Work instruction ->
Find the line that contains "(378, 350) = (509, 133): orange" in the entries below. Output it and each later line exactly, and nothing else.

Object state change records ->
# # # # #

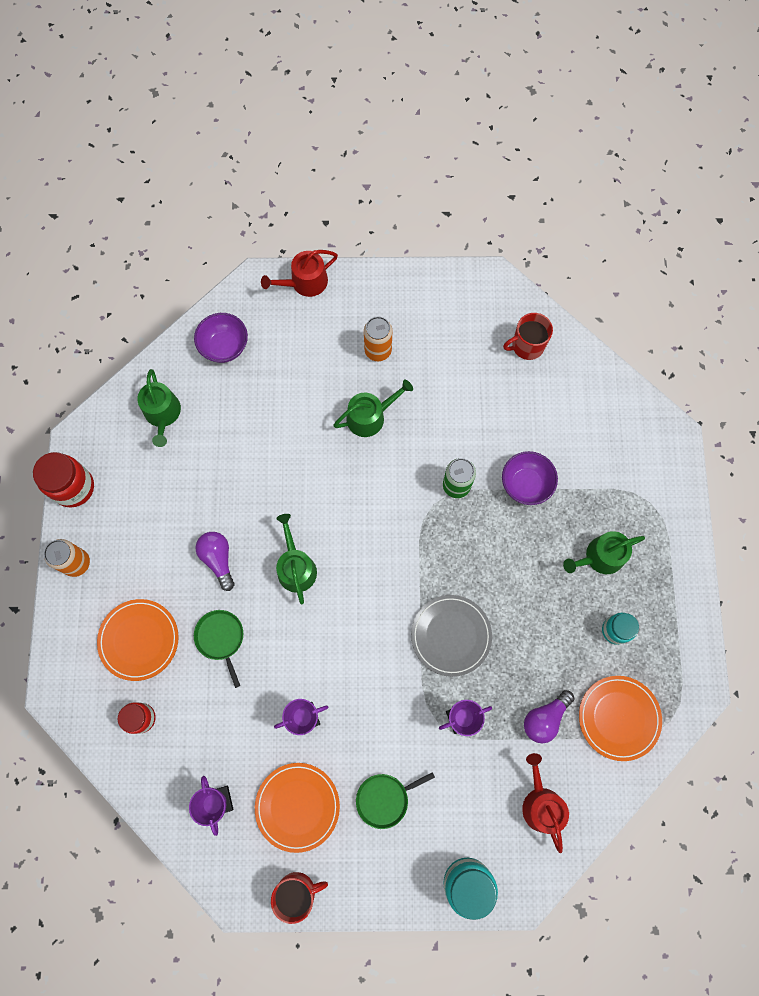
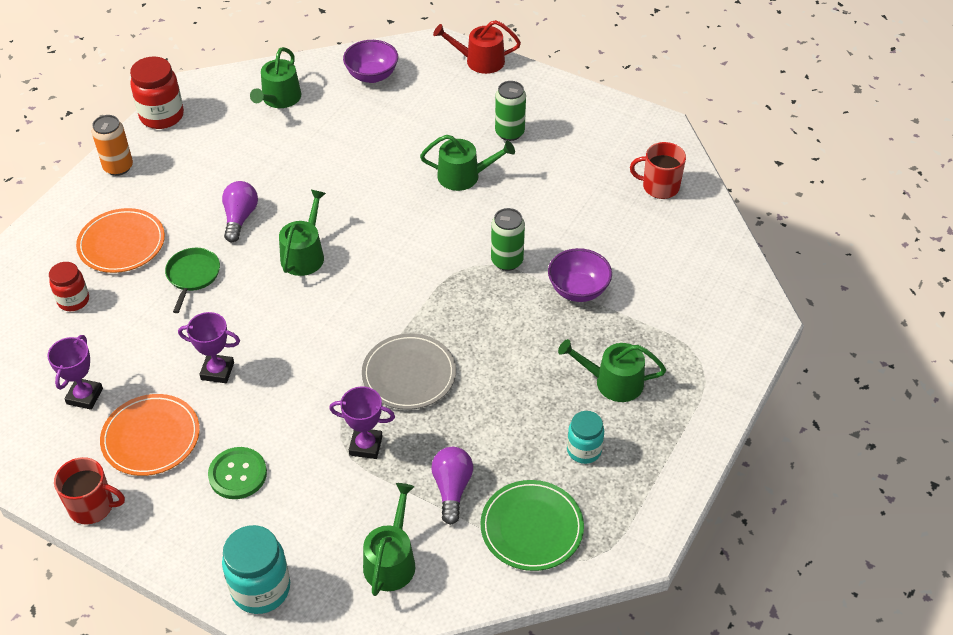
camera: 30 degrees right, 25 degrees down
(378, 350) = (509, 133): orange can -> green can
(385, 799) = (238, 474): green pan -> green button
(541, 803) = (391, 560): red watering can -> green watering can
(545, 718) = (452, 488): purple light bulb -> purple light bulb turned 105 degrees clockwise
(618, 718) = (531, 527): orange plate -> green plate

# # # # #

Answer for the task ->
(378, 350) = (509, 133): orange can -> green can
(385, 799) = (238, 474): green pan -> green button
(541, 803) = (391, 560): red watering can -> green watering can
(545, 718) = (452, 488): purple light bulb -> purple light bulb turned 105 degrees clockwise
(618, 718) = (531, 527): orange plate -> green plate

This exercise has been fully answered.